▶ _Requirement_
Your task is to repeat the entries word for word while leaving out the pictures.

▶ _Dataset records_
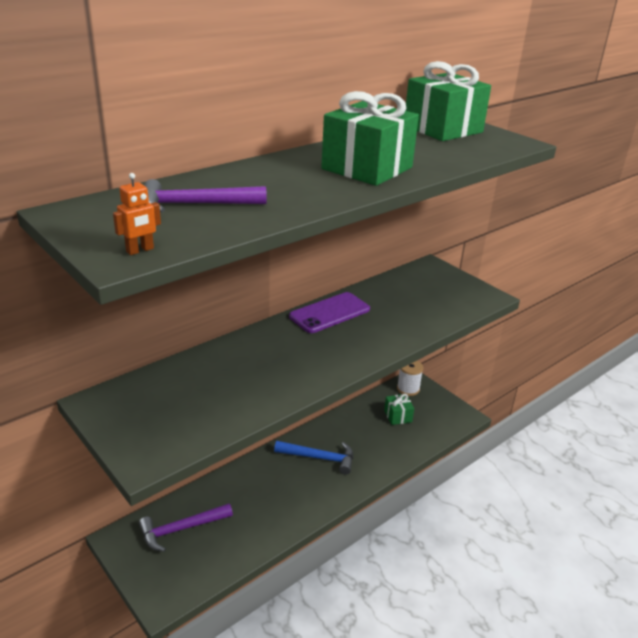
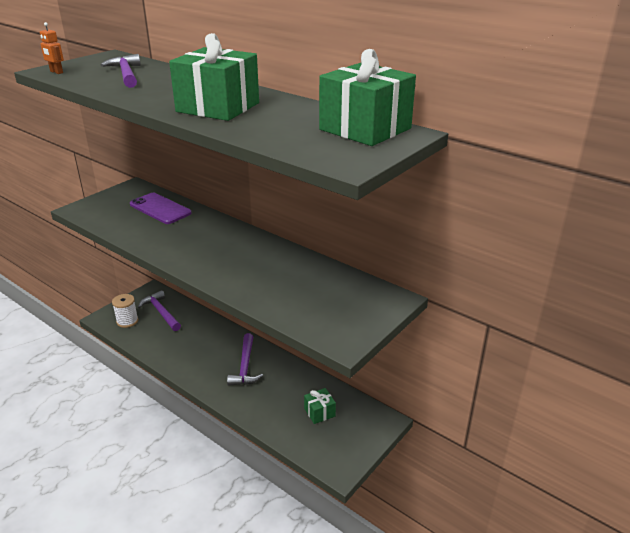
camera: 80 degrees right, 0 degrees up
(319, 458) = (245, 366): blue hammer -> purple hammer
(329, 313) = (266, 249): purple phone -> purple phone (160, 209)
(408, 388) = (369, 417): white spool -> white spool (127, 321)

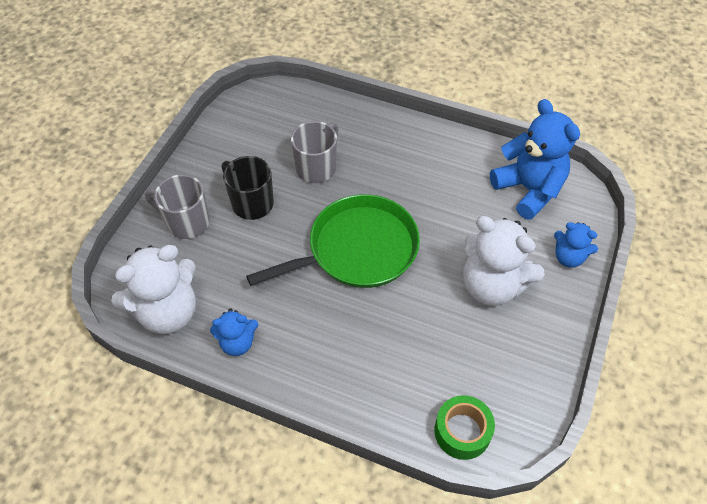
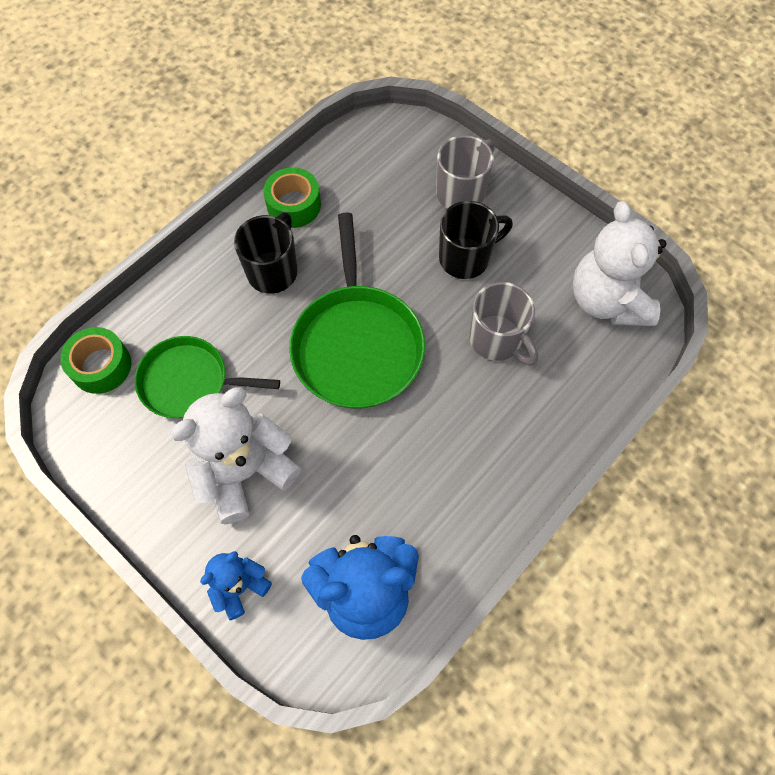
camera: 110 degrees right, 10 degrees up
(167, 312) = (355, 157): white teddy bear -> white teddy bear (607, 301)
(237, 343) = (294, 205): blue teddy bear -> green tape
(313, 332) = (273, 271): none -> black mug
(442, 353) = (189, 382): none -> green pan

▶ _Task response_
camera: 80 degrees right, 0 degrees up
(319, 458) = (245, 366): blue hammer -> purple hammer
(329, 313) = (266, 249): purple phone -> purple phone (160, 209)
(408, 388) = (369, 417): white spool -> white spool (127, 321)

camera: 110 degrees right, 10 degrees up
(167, 312) = (355, 157): white teddy bear -> white teddy bear (607, 301)
(237, 343) = (294, 205): blue teddy bear -> green tape
(313, 332) = (273, 271): none -> black mug
(442, 353) = (189, 382): none -> green pan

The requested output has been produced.